Exercise » Each line of the entries below that includes "down" belongs in your answer.
━━ Provided entries
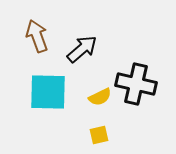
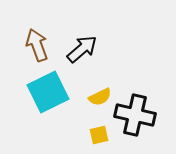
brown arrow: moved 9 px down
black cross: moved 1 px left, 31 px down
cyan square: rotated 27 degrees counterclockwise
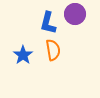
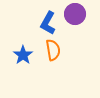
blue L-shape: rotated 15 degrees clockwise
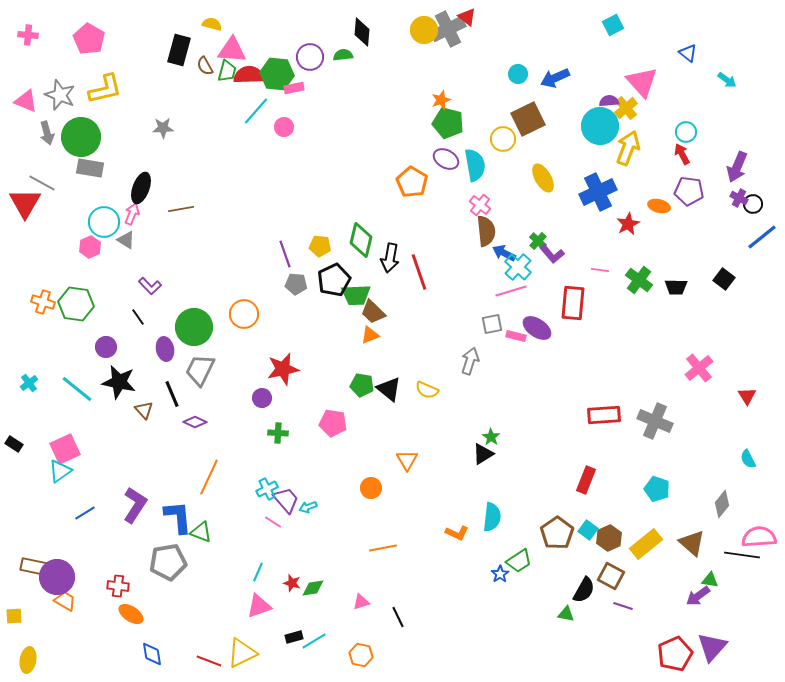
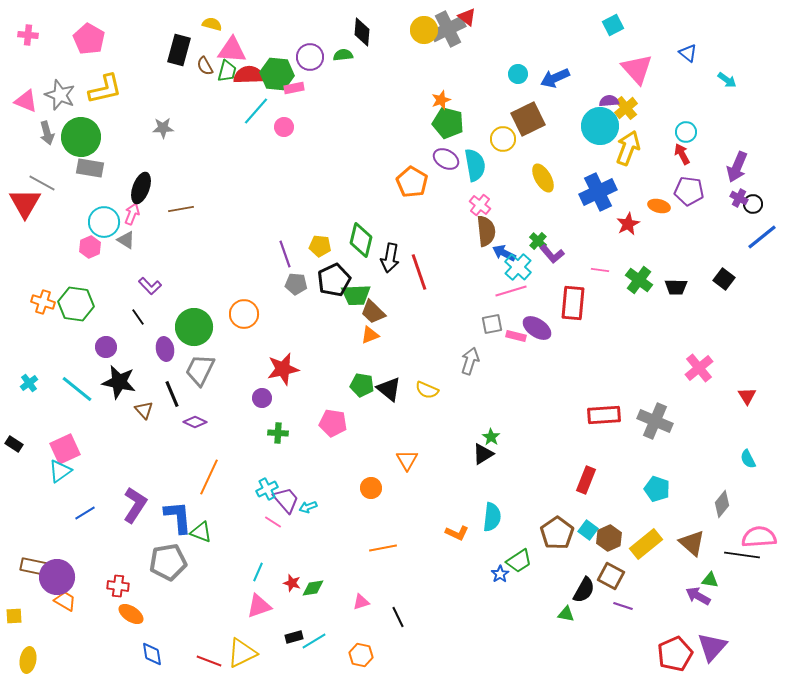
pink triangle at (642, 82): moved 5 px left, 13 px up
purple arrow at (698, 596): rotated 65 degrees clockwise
━━━━
Expected answer »
brown arrow: moved 9 px down
black cross: moved 1 px left, 31 px down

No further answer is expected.